What to produce ▸ Each line of the data is to be output verbatim, with the images removed.

The data ▸

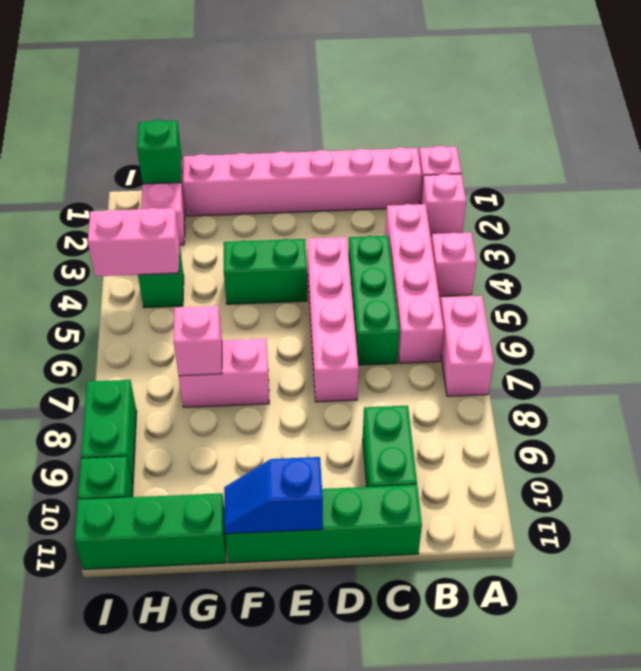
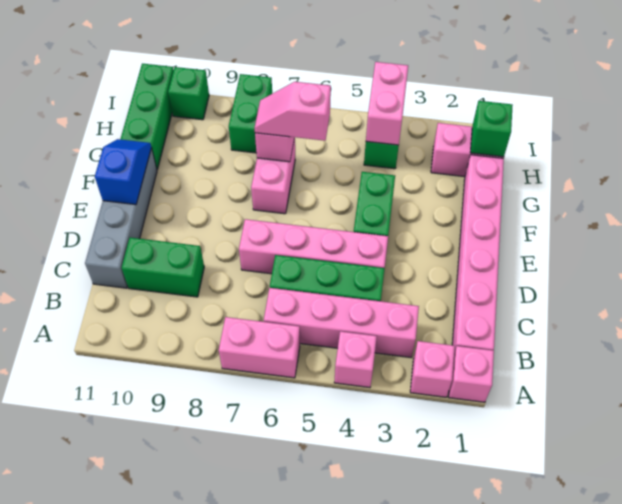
green brick C11:F11 level 1 -> grey brick C11:F11 level 1
none -> pink slope G6:G7 level 3 top 6
green brick I8:I9 level 1 -> green brick H8:I8 level 1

Solution to the problem ▸
green brick C11:F11 level 1 -> grey brick C11:F11 level 1
none -> pink slope G6:G7 level 3 top 6
green brick I8:I9 level 1 -> green brick H8:I8 level 1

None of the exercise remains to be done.